▶ [Goal of the exercise]
Every record must be copied exactly, from first line to last.

Edit difference data
#####

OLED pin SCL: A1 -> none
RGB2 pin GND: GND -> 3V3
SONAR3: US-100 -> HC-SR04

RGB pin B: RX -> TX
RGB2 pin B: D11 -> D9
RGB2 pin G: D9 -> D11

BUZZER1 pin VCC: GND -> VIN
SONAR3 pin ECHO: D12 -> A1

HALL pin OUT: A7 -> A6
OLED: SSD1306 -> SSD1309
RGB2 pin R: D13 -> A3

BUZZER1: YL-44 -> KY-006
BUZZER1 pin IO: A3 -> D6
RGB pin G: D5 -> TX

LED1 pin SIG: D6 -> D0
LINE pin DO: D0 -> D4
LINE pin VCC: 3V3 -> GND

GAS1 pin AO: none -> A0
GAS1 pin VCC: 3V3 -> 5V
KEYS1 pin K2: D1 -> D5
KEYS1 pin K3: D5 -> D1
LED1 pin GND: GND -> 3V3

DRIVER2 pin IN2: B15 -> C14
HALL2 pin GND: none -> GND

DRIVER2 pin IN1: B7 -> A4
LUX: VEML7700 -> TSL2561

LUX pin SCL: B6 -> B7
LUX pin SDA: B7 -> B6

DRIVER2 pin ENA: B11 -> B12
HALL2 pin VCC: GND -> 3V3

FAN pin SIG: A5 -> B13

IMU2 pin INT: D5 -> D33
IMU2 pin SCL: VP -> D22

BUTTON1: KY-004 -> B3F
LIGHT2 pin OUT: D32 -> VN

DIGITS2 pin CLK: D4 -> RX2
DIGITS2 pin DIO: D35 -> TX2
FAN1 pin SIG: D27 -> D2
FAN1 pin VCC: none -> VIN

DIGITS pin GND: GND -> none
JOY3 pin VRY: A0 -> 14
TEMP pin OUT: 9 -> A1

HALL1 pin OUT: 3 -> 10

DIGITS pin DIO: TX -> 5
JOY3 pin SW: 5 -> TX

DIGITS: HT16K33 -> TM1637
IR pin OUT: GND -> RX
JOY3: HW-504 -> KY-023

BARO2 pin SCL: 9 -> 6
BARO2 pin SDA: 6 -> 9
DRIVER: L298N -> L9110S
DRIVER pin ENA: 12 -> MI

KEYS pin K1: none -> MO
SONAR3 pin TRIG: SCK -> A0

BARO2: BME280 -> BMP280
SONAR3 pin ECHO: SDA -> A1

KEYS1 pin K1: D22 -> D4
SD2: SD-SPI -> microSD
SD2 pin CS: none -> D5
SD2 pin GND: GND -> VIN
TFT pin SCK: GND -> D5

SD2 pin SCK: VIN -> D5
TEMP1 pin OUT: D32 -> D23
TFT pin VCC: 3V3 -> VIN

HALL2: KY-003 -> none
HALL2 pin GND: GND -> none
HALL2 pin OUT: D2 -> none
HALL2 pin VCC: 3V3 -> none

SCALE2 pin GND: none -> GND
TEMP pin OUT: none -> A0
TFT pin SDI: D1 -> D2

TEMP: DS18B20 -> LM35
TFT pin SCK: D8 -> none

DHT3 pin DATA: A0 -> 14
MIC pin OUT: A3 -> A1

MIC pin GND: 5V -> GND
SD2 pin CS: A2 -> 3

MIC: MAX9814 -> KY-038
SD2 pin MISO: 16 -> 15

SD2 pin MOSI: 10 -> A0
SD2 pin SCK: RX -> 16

#####

▶ [Written solution]
OLED pin SCL: A1 -> none
RGB2 pin GND: GND -> 3V3
SONAR3: US-100 -> HC-SR04

RGB pin B: RX -> TX
RGB2 pin B: D11 -> D9
RGB2 pin G: D9 -> D11

BUZZER1 pin VCC: GND -> VIN
SONAR3 pin ECHO: D12 -> A1

HALL pin OUT: A7 -> A6
OLED: SSD1306 -> SSD1309
RGB2 pin R: D13 -> A3

BUZZER1: YL-44 -> KY-006
BUZZER1 pin IO: A3 -> D6
RGB pin G: D5 -> TX

LED1 pin SIG: D6 -> D0
LINE pin DO: D0 -> D4
LINE pin VCC: 3V3 -> GND

GAS1 pin AO: none -> A0
GAS1 pin VCC: 3V3 -> 5V
KEYS1 pin K2: D1 -> D5
KEYS1 pin K3: D5 -> D1
LED1 pin GND: GND -> 3V3

DRIVER2 pin IN2: B15 -> C14
HALL2 pin GND: none -> GND

DRIVER2 pin IN1: B7 -> A4
LUX: VEML7700 -> TSL2561

LUX pin SCL: B6 -> B7
LUX pin SDA: B7 -> B6

DRIVER2 pin ENA: B11 -> B12
HALL2 pin VCC: GND -> 3V3

FAN pin SIG: A5 -> B13

IMU2 pin INT: D5 -> D33
IMU2 pin SCL: VP -> D22

BUTTON1: KY-004 -> B3F
LIGHT2 pin OUT: D32 -> VN

DIGITS2 pin CLK: D4 -> RX2
DIGITS2 pin DIO: D35 -> TX2
FAN1 pin SIG: D27 -> D2
FAN1 pin VCC: none -> VIN

DIGITS pin GND: GND -> none
JOY3 pin VRY: A0 -> 14
TEMP pin OUT: 9 -> A1

HALL1 pin OUT: 3 -> 10

DIGITS pin DIO: TX -> 5
JOY3 pin SW: 5 -> TX

DIGITS: HT16K33 -> TM1637
IR pin OUT: GND -> RX
JOY3: HW-504 -> KY-023

BARO2 pin SCL: 9 -> 6
BARO2 pin SDA: 6 -> 9
DRIVER: L298N -> L9110S
DRIVER pin ENA: 12 -> MI

KEYS pin K1: none -> MO
SONAR3 pin TRIG: SCK -> A0

BARO2: BME280 -> BMP280
SONAR3 pin ECHO: SDA -> A1

KEYS1 pin K1: D22 -> D4
SD2: SD-SPI -> microSD
SD2 pin CS: none -> D5
SD2 pin GND: GND -> VIN
TFT pin SCK: GND -> D5

SD2 pin SCK: VIN -> D5
TEMP1 pin OUT: D32 -> D23
TFT pin VCC: 3V3 -> VIN

HALL2: KY-003 -> none
HALL2 pin GND: GND -> none
HALL2 pin OUT: D2 -> none
HALL2 pin VCC: 3V3 -> none

SCALE2 pin GND: none -> GND
TEMP pin OUT: none -> A0
TFT pin SDI: D1 -> D2

TEMP: DS18B20 -> LM35
TFT pin SCK: D8 -> none

DHT3 pin DATA: A0 -> 14
MIC pin OUT: A3 -> A1

MIC pin GND: 5V -> GND
SD2 pin CS: A2 -> 3

MIC: MAX9814 -> KY-038
SD2 pin MISO: 16 -> 15

SD2 pin MOSI: 10 -> A0
SD2 pin SCK: RX -> 16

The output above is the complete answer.